WORK TO BE COMPLETED: Everything from the line containing "RTC2: DS3231 -> DS1307" through the last line of the material below is to be copied exactly, ends included.

___ ENTRIES SUPPLIED ___

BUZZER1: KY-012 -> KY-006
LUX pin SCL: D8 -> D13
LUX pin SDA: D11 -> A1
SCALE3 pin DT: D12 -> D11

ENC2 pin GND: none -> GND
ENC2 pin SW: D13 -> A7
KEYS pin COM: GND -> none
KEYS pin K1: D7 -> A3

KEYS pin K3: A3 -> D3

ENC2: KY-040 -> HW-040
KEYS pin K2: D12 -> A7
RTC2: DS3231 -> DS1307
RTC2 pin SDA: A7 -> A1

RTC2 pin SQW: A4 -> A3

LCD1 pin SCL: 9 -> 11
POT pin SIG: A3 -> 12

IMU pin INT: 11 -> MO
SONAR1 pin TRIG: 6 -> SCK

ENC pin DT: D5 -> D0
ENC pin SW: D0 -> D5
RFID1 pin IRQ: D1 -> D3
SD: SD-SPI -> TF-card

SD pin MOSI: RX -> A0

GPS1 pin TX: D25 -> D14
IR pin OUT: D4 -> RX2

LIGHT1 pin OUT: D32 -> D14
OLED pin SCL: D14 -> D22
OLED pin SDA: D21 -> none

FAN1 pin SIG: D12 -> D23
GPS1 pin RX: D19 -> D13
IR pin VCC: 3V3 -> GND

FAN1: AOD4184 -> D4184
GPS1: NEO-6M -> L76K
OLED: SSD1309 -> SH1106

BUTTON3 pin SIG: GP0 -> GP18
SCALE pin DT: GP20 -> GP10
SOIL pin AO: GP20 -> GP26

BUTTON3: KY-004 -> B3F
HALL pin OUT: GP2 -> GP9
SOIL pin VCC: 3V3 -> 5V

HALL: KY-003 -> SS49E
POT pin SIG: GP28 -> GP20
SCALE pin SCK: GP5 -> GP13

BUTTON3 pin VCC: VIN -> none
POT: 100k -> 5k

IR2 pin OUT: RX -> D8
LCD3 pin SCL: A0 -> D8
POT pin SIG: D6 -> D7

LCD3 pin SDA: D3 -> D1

___

SOLUTION TO THIS EXERCISE:
RTC2: DS3231 -> DS1307
RTC2 pin SDA: A7 -> A1

RTC2 pin SQW: A4 -> A3

LCD1 pin SCL: 9 -> 11
POT pin SIG: A3 -> 12

IMU pin INT: 11 -> MO
SONAR1 pin TRIG: 6 -> SCK

ENC pin DT: D5 -> D0
ENC pin SW: D0 -> D5
RFID1 pin IRQ: D1 -> D3
SD: SD-SPI -> TF-card

SD pin MOSI: RX -> A0

GPS1 pin TX: D25 -> D14
IR pin OUT: D4 -> RX2

LIGHT1 pin OUT: D32 -> D14
OLED pin SCL: D14 -> D22
OLED pin SDA: D21 -> none

FAN1 pin SIG: D12 -> D23
GPS1 pin RX: D19 -> D13
IR pin VCC: 3V3 -> GND

FAN1: AOD4184 -> D4184
GPS1: NEO-6M -> L76K
OLED: SSD1309 -> SH1106

BUTTON3 pin SIG: GP0 -> GP18
SCALE pin DT: GP20 -> GP10
SOIL pin AO: GP20 -> GP26

BUTTON3: KY-004 -> B3F
HALL pin OUT: GP2 -> GP9
SOIL pin VCC: 3V3 -> 5V

HALL: KY-003 -> SS49E
POT pin SIG: GP28 -> GP20
SCALE pin SCK: GP5 -> GP13

BUTTON3 pin VCC: VIN -> none
POT: 100k -> 5k

IR2 pin OUT: RX -> D8
LCD3 pin SCL: A0 -> D8
POT pin SIG: D6 -> D7

LCD3 pin SDA: D3 -> D1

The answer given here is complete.